**Exercise requirements:** Reproduce, exactly, the lines of the material below from the line containing "blue cone: 3 -> 5" through the line containing "yellow ring: 8 -> 11", with both end lines included and nothing else.

**Given records:**
- - - -
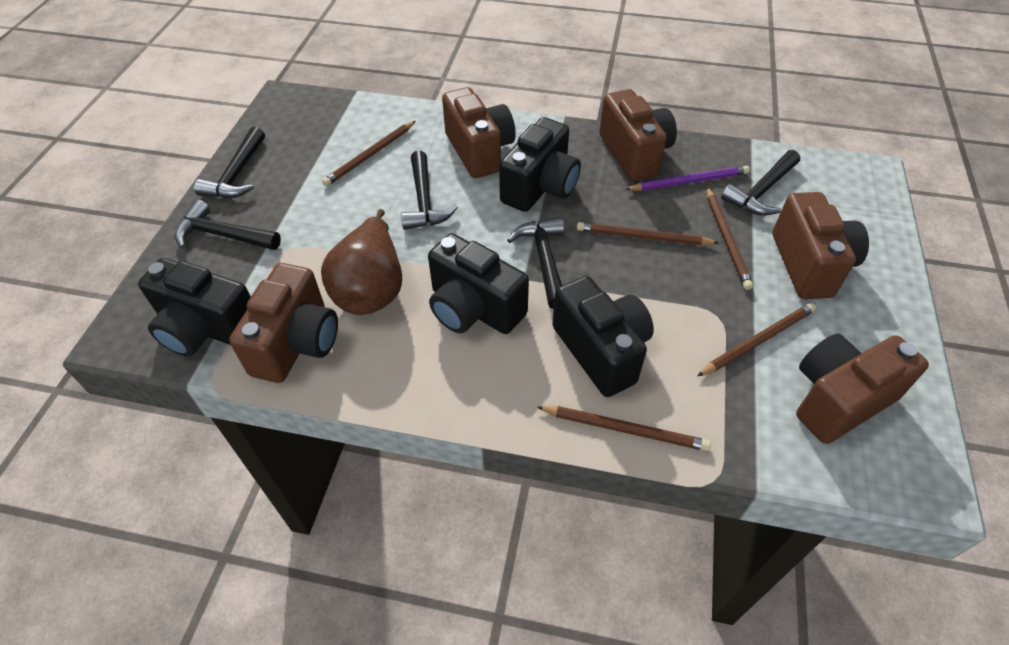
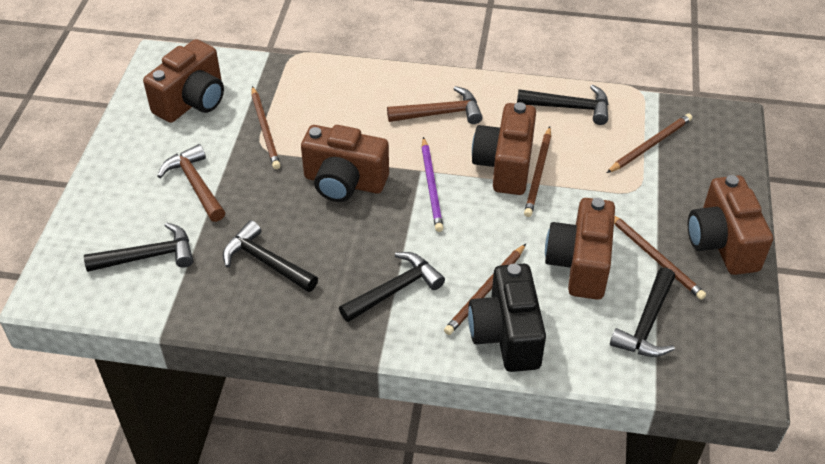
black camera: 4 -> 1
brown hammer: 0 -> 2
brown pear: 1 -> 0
- - - -
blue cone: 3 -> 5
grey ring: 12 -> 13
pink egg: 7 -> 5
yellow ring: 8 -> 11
- - - -
**Result:**
blue cone: 3 -> 5
grey ring: 12 -> 13
pink egg: 7 -> 5
yellow ring: 8 -> 11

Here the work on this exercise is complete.